◆ Problem: The response must consist of the lines below from the one with "U4 pin in+: n7 -> n10" through the one with "R3: 15k (GND, n5) -> 15k (VEXT, n5)", exactly as they appear and with both ends kept.

• • • • •

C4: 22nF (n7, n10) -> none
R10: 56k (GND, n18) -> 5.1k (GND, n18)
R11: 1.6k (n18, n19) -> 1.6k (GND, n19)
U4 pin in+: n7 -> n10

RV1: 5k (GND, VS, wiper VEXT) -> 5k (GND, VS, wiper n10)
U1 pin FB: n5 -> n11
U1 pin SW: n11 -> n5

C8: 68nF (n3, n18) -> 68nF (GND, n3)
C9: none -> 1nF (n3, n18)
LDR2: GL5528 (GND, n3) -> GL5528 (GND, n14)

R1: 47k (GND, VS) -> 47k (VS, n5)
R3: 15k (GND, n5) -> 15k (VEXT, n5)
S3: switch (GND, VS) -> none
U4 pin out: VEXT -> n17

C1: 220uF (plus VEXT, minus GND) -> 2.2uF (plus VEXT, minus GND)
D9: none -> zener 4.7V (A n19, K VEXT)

• • • • •

◆ Result for this exercise:
U4 pin in+: n7 -> n10

RV1: 5k (GND, VS, wiper VEXT) -> 5k (GND, VS, wiper n10)
U1 pin FB: n5 -> n11
U1 pin SW: n11 -> n5

C8: 68nF (n3, n18) -> 68nF (GND, n3)
C9: none -> 1nF (n3, n18)
LDR2: GL5528 (GND, n3) -> GL5528 (GND, n14)

R1: 47k (GND, VS) -> 47k (VS, n5)
R3: 15k (GND, n5) -> 15k (VEXT, n5)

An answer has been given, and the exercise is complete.